Work to be completed. Each line of the data below should be restated exactly, with images left out.

= = = = = = =

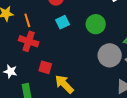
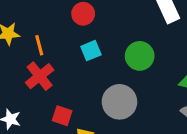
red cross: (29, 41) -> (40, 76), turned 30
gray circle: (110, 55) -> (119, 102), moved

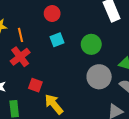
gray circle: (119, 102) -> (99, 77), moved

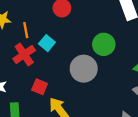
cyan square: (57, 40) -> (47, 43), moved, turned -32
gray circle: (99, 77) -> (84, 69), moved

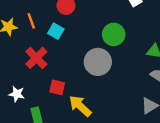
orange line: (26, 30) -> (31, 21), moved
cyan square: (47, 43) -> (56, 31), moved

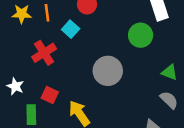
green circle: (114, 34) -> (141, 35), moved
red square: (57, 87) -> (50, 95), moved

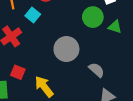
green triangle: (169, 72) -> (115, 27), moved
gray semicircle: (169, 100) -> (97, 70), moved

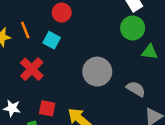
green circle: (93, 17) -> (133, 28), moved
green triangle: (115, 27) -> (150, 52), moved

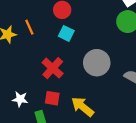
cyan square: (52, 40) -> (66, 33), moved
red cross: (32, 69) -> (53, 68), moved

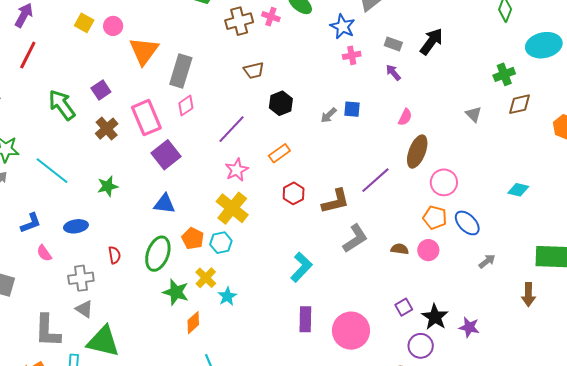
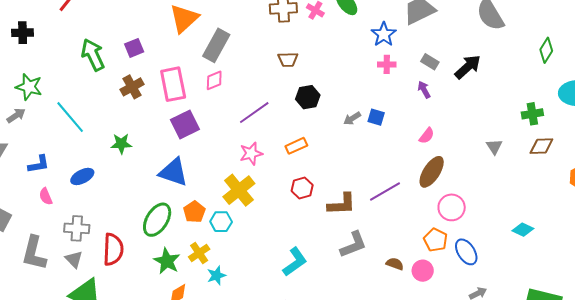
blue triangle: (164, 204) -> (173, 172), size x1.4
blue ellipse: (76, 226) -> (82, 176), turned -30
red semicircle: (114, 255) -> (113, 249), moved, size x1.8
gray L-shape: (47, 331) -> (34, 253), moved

= = = = = = =

Output of the exercise.
red cross: (29, 41) -> (40, 76), turned 30
gray circle: (110, 55) -> (119, 102), moved

gray circle: (119, 102) -> (99, 77), moved

cyan square: (57, 40) -> (47, 43), moved, turned -32
gray circle: (99, 77) -> (84, 69), moved

orange line: (26, 30) -> (31, 21), moved
cyan square: (47, 43) -> (56, 31), moved

green circle: (114, 34) -> (141, 35), moved
red square: (57, 87) -> (50, 95), moved

green triangle: (169, 72) -> (115, 27), moved
gray semicircle: (169, 100) -> (97, 70), moved

green circle: (93, 17) -> (133, 28), moved
green triangle: (115, 27) -> (150, 52), moved

cyan square: (52, 40) -> (66, 33), moved
red cross: (32, 69) -> (53, 68), moved

blue triangle: (164, 204) -> (173, 172), size x1.4
blue ellipse: (76, 226) -> (82, 176), turned -30
red semicircle: (114, 255) -> (113, 249), moved, size x1.8
gray L-shape: (47, 331) -> (34, 253), moved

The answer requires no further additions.